BEGIN

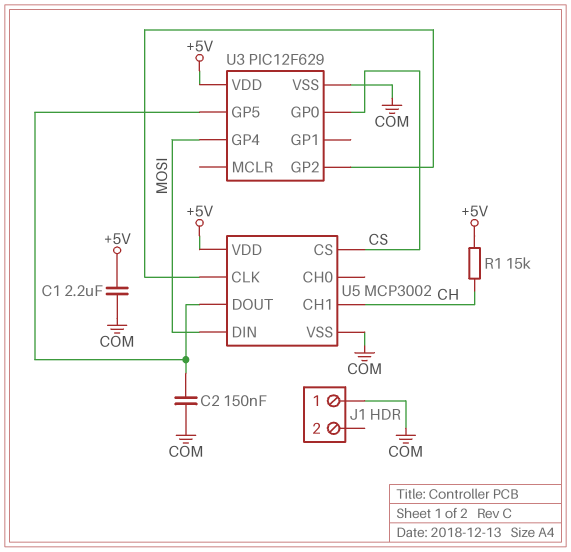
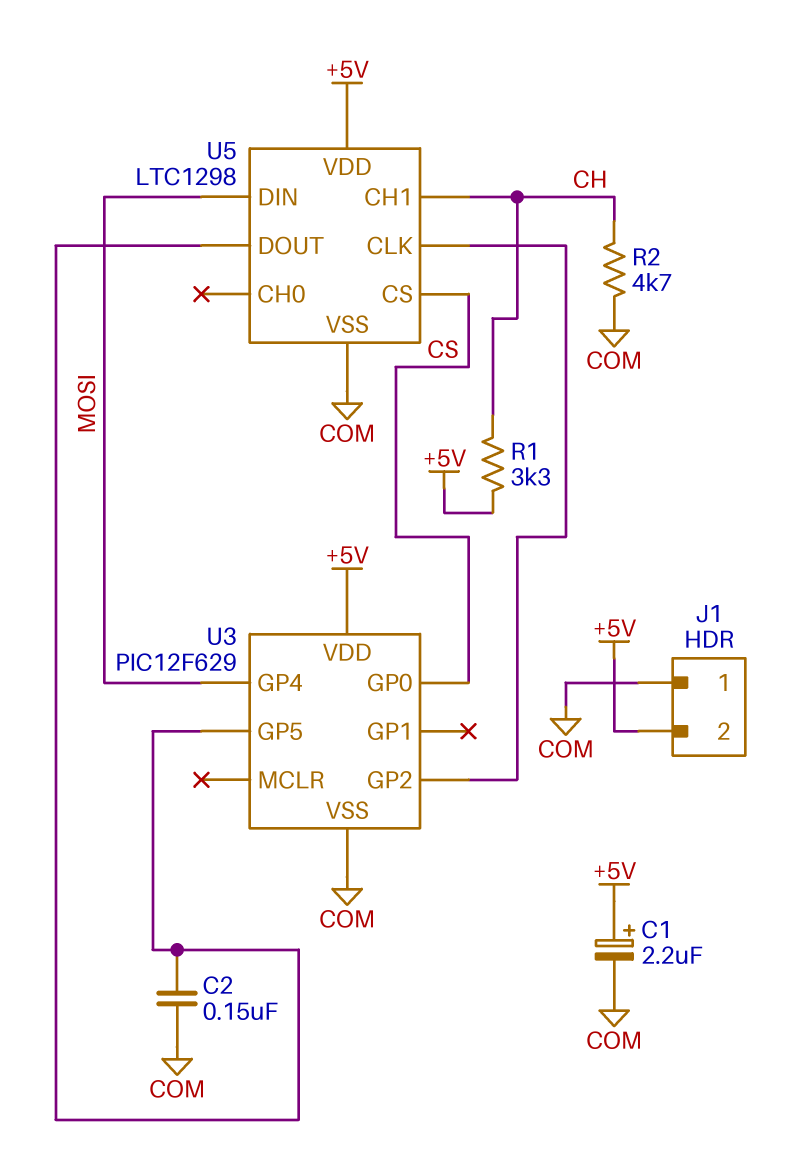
C1: 2.2uF (+5V, COM) -> 2.2uF (plus +5V, minus COM)
J1 pin 2: none -> +5V
R1: 15k (+5V, CH) -> 3.3k (+5V, CH)
R2: none -> 4.7k (CH, COM)
U5: MCP3002 -> LTC1298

END

§ Exercise aim: Please restate the whole listing exactly, without any of its pictures.

§ Response to this exercise:
C1: 2.2uF (+5V, COM) -> 2.2uF (plus +5V, minus COM)
J1 pin 2: none -> +5V
R1: 15k (+5V, CH) -> 3.3k (+5V, CH)
R2: none -> 4.7k (CH, COM)
U5: MCP3002 -> LTC1298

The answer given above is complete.